(TASK INSTRUCTIONS) Print word for word the first line of the records below and every following line through the one containing "pink tree: [240,147,298,232]"; print nothing else.

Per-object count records

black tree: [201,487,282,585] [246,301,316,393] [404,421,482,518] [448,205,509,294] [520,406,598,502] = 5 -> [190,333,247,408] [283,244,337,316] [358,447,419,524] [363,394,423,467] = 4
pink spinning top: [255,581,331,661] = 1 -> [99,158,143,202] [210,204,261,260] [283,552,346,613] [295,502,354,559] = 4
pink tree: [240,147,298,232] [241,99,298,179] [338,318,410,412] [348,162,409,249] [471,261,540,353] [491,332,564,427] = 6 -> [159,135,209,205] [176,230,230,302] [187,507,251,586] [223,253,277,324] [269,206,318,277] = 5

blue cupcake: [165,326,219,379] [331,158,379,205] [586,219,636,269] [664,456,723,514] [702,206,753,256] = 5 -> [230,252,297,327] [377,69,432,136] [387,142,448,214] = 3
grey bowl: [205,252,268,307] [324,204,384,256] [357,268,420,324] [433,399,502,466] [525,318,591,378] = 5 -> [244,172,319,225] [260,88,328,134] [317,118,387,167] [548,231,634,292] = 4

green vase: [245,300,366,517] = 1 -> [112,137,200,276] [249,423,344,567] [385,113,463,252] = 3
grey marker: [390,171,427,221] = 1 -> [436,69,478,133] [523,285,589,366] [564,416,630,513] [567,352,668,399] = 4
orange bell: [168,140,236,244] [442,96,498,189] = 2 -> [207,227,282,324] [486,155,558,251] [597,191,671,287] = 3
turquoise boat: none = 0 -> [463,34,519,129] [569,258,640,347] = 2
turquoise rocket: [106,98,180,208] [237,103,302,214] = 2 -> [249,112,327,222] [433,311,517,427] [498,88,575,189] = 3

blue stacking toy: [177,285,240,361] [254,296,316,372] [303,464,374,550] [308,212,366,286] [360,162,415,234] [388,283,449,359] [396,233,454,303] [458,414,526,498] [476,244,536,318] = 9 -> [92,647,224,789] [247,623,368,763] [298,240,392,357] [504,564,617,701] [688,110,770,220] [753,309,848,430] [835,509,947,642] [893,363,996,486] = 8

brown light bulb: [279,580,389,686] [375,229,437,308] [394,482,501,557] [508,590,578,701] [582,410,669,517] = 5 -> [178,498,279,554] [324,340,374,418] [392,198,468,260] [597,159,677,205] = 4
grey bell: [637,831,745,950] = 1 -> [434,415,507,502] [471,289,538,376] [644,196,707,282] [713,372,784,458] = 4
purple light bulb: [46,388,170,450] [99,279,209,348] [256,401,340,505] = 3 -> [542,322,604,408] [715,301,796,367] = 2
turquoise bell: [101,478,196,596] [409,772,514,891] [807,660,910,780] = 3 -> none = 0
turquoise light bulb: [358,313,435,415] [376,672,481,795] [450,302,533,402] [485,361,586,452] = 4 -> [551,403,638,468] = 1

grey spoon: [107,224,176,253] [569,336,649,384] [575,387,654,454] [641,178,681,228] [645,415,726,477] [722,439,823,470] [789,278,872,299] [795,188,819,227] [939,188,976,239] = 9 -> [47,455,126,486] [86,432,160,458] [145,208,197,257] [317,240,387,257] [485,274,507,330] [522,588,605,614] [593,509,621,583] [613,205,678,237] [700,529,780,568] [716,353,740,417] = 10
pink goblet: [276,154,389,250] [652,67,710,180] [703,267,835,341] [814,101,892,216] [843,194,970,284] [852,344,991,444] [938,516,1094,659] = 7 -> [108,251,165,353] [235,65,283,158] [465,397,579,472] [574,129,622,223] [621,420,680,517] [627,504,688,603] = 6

(EXERCISE SOLUTION)
black tree: [201,487,282,585] [246,301,316,393] [404,421,482,518] [448,205,509,294] [520,406,598,502] = 5 -> [190,333,247,408] [283,244,337,316] [358,447,419,524] [363,394,423,467] = 4
pink spinning top: [255,581,331,661] = 1 -> [99,158,143,202] [210,204,261,260] [283,552,346,613] [295,502,354,559] = 4
pink tree: [240,147,298,232] [241,99,298,179] [338,318,410,412] [348,162,409,249] [471,261,540,353] [491,332,564,427] = 6 -> [159,135,209,205] [176,230,230,302] [187,507,251,586] [223,253,277,324] [269,206,318,277] = 5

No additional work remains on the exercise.